Return, verbatim and in full, the records that follow, but not their pictures.

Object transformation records
<<<<

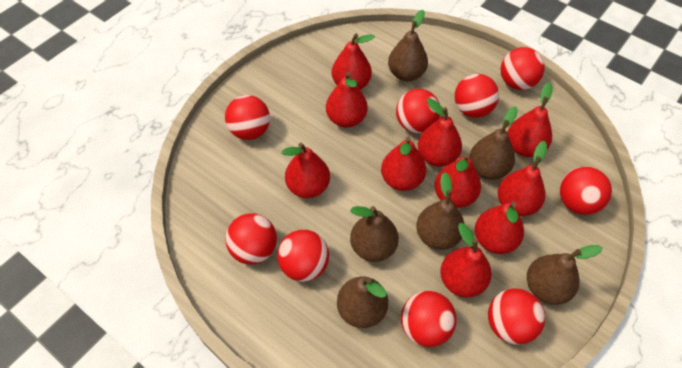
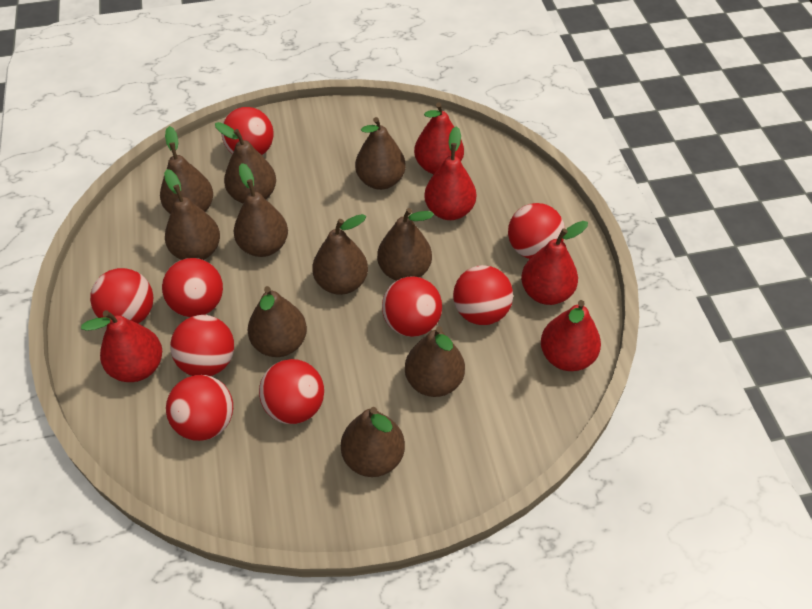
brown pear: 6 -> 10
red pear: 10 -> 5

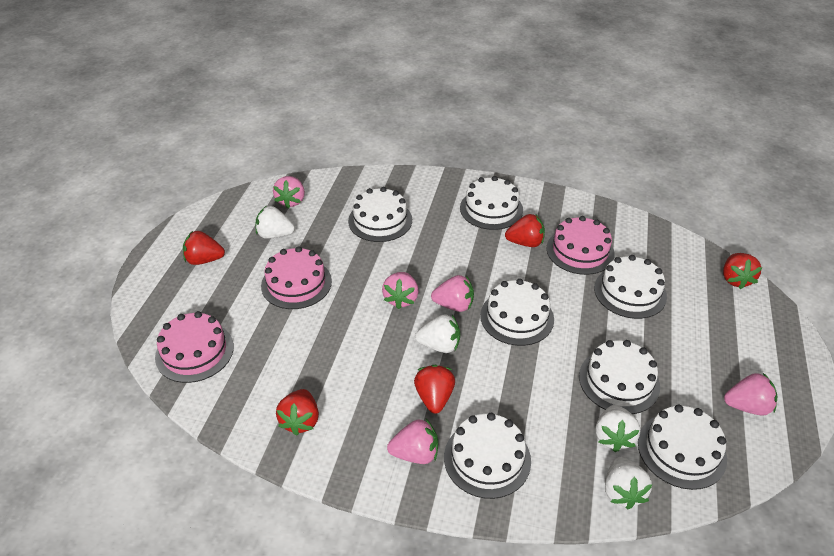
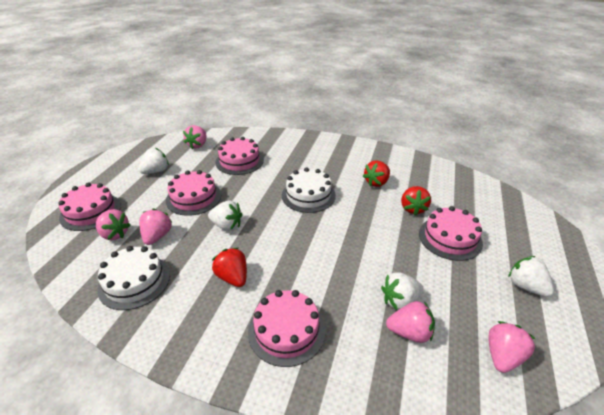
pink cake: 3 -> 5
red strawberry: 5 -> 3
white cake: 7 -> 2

>>>>

RESPONSE TO THIS TASK ->
brown pear: 6 -> 10
red pear: 10 -> 5

pink cake: 3 -> 5
red strawberry: 5 -> 3
white cake: 7 -> 2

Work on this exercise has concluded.